_Supplied information_.
::::::::::

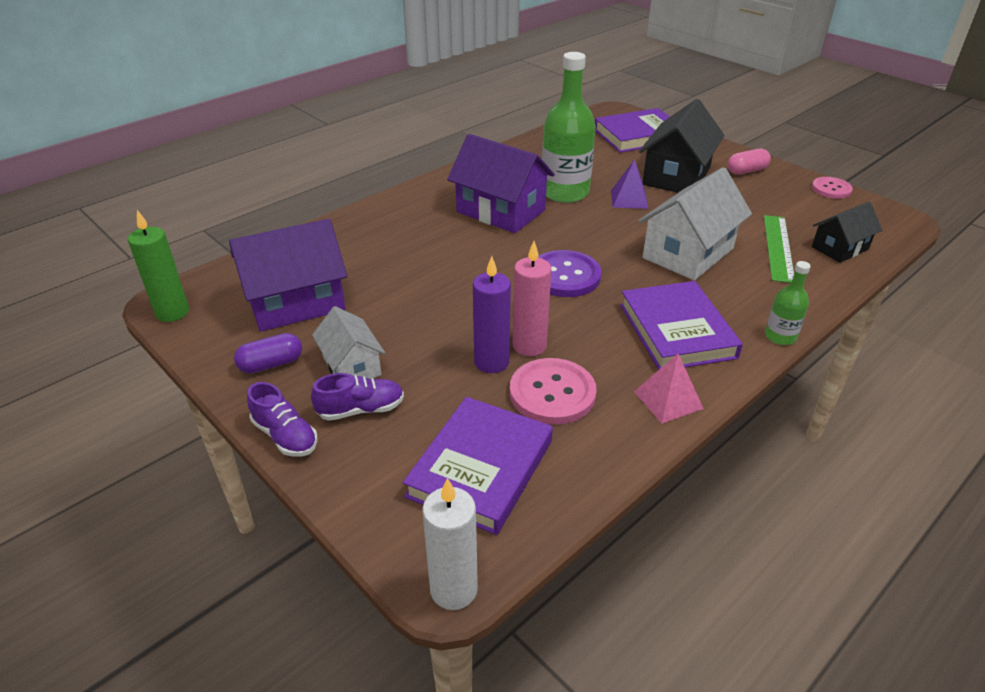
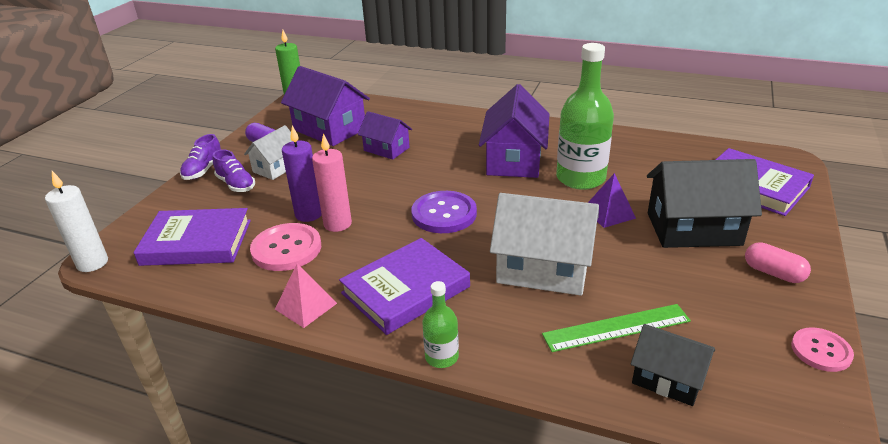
camera: 65 degrees right, 5 degrees down
none -> purple house [358,111,412,160]

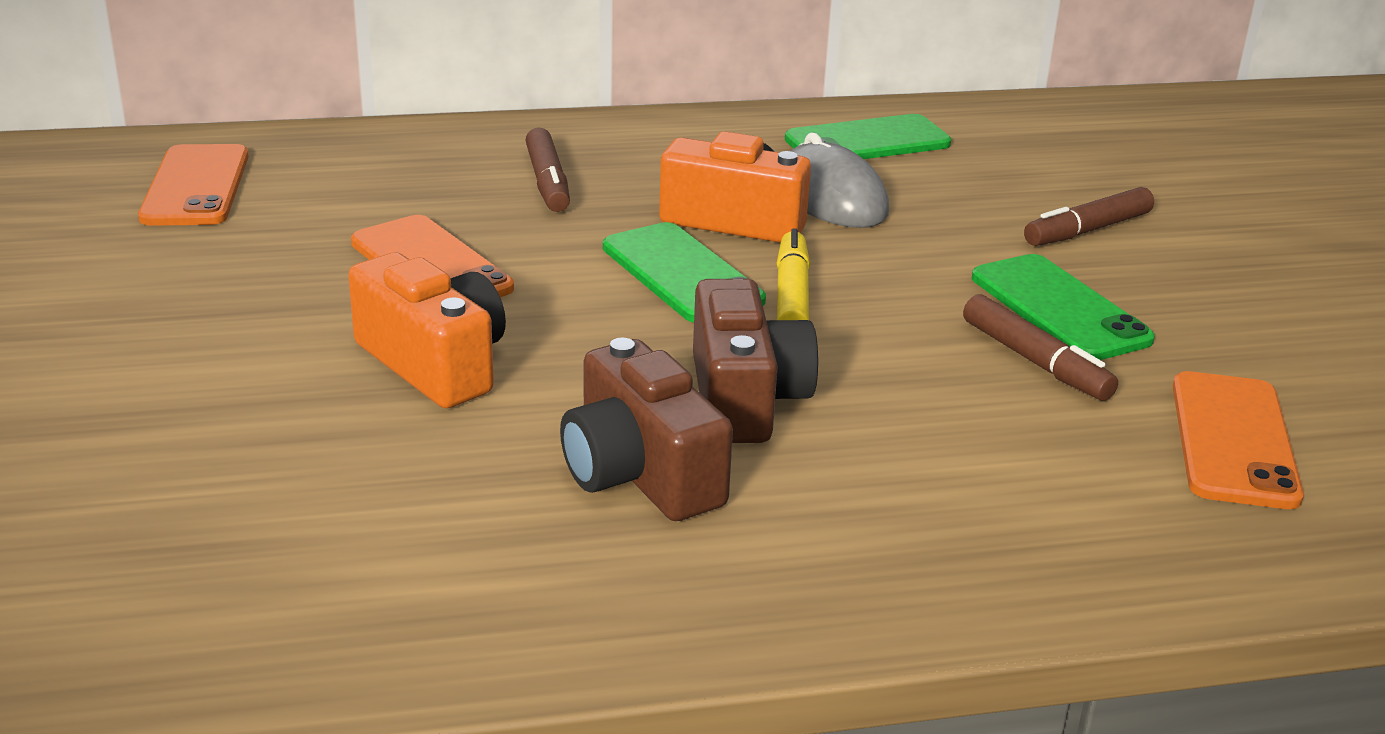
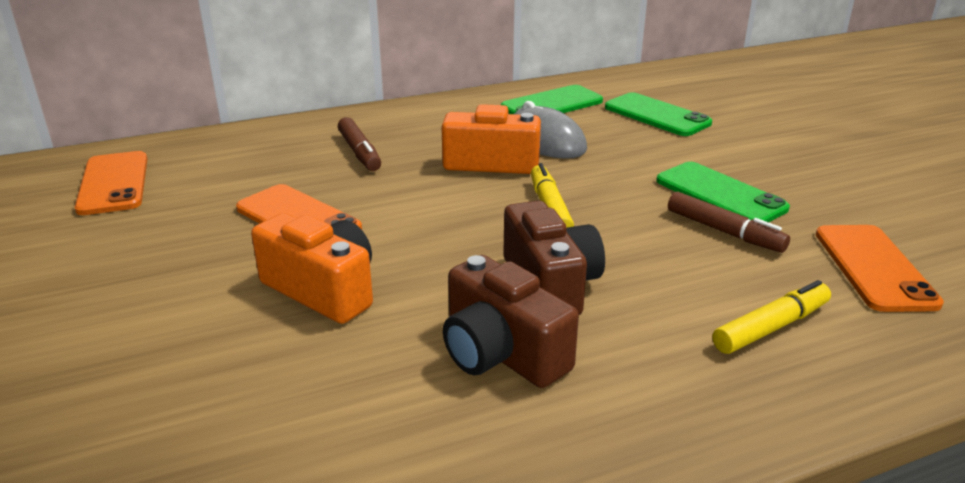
camera: 10 degrees left, 0 degrees up
green phone [603,222,766,323] -> green phone moved to [605,92,712,136]
brown marker [1024,187,1154,246] -> none
none -> yellow marker [713,280,831,354]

::::::::::

_Instructions to follow_.
The string "none" may appear in the lines of the records above. State how many lines contain it, with no other words.

_Solved problem_.
3